■ **Task details**
Needed from the data below: every line from the one with "(560, 561) = (499, 365): brown" up to and including the one with "(660, 419) = (464, 206): grey car -> none", repeated exactly and with nothing else.

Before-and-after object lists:
━━━━━━
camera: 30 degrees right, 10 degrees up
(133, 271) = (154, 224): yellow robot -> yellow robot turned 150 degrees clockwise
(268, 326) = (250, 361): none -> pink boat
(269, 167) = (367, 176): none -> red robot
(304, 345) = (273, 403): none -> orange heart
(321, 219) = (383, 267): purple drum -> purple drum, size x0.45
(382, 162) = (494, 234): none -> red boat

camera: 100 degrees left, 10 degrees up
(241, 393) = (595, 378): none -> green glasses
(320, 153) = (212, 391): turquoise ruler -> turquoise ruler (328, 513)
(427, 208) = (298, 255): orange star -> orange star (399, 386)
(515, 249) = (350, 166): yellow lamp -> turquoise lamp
━━━━━━
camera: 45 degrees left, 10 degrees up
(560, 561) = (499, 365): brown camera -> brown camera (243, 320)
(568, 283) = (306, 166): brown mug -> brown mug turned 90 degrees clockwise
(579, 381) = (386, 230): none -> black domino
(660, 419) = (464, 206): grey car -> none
━━━━━━
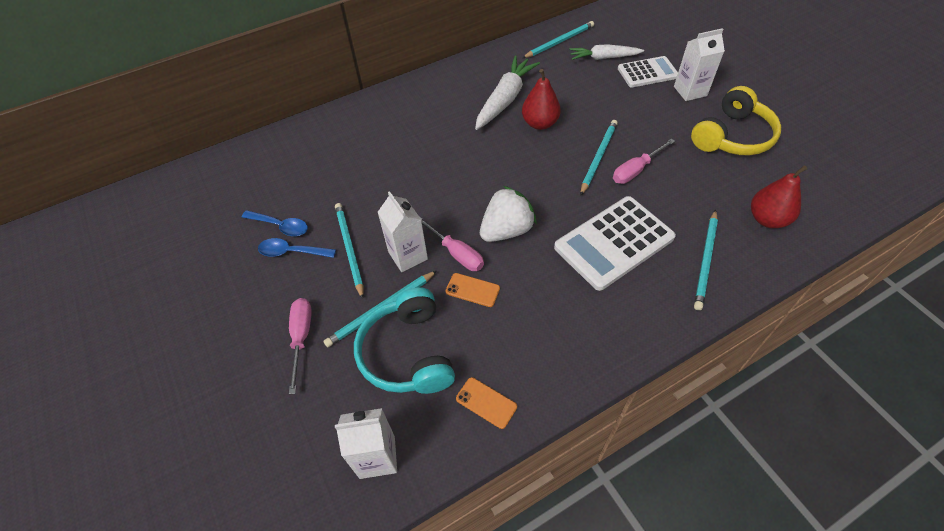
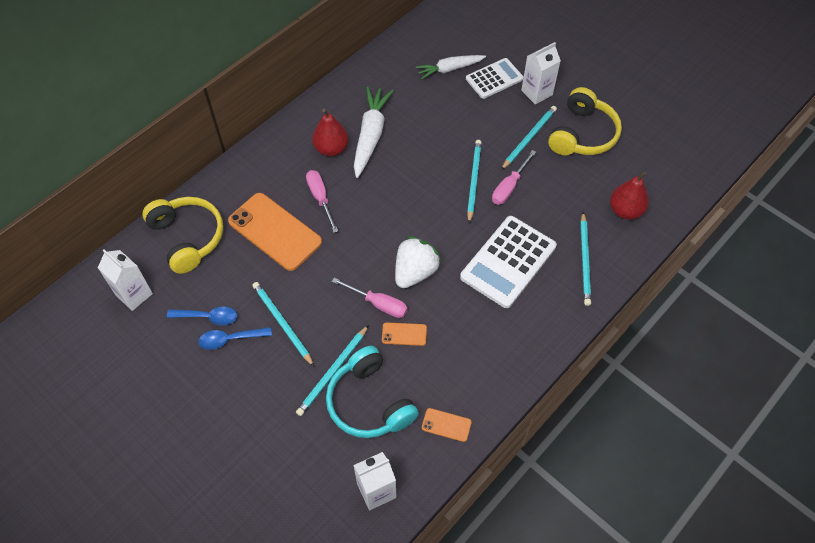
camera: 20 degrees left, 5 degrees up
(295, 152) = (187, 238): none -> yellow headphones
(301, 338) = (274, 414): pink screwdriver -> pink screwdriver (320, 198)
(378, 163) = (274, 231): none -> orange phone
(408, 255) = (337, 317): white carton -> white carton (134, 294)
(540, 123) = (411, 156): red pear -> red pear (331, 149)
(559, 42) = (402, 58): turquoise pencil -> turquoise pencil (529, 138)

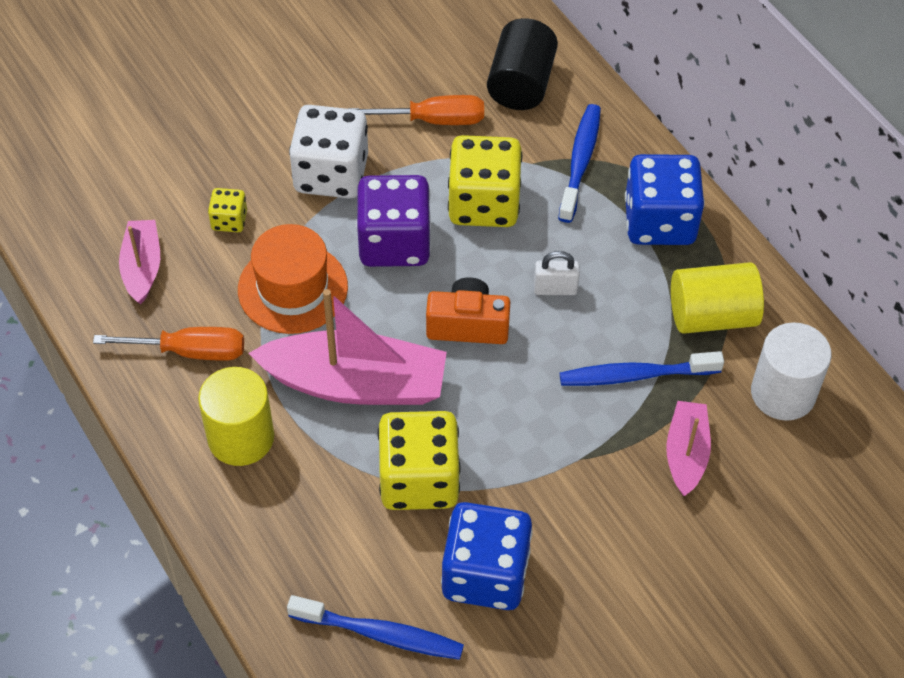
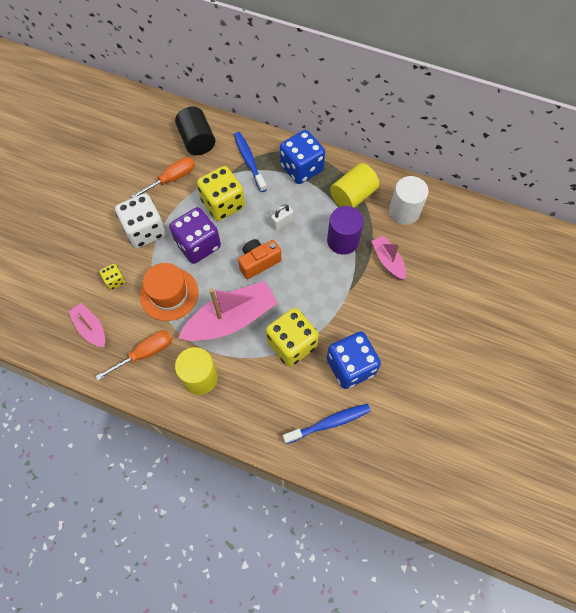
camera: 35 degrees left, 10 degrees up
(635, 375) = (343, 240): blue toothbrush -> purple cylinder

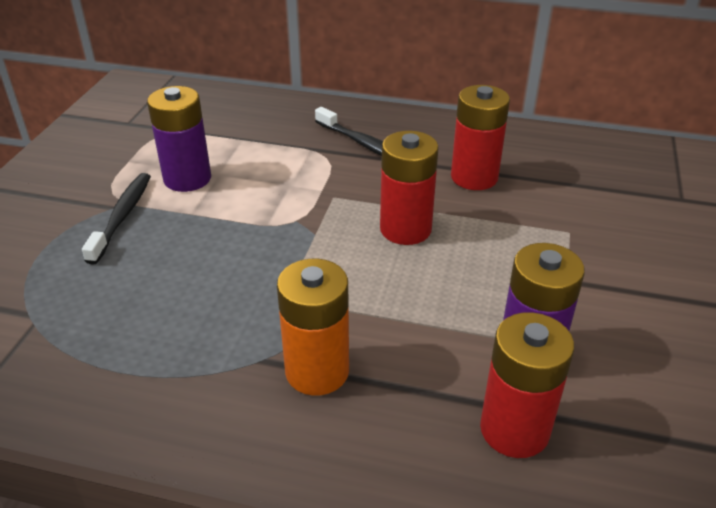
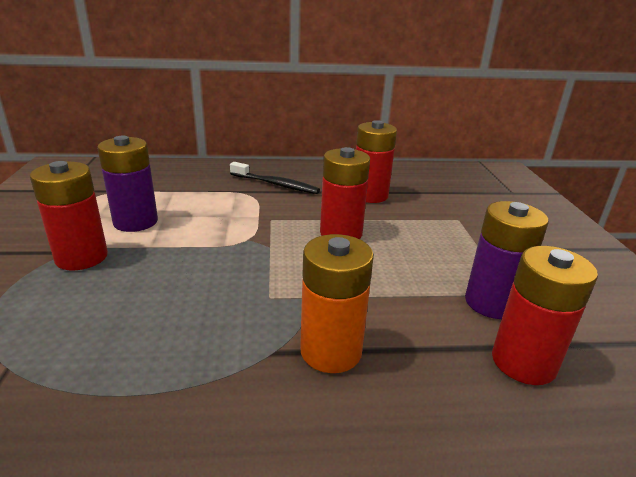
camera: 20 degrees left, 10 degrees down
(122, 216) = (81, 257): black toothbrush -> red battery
━━━━━━
■ **Answer space**
(560, 561) = (499, 365): brown camera -> brown camera (243, 320)
(568, 283) = (306, 166): brown mug -> brown mug turned 90 degrees clockwise
(579, 381) = (386, 230): none -> black domino
(660, 419) = (464, 206): grey car -> none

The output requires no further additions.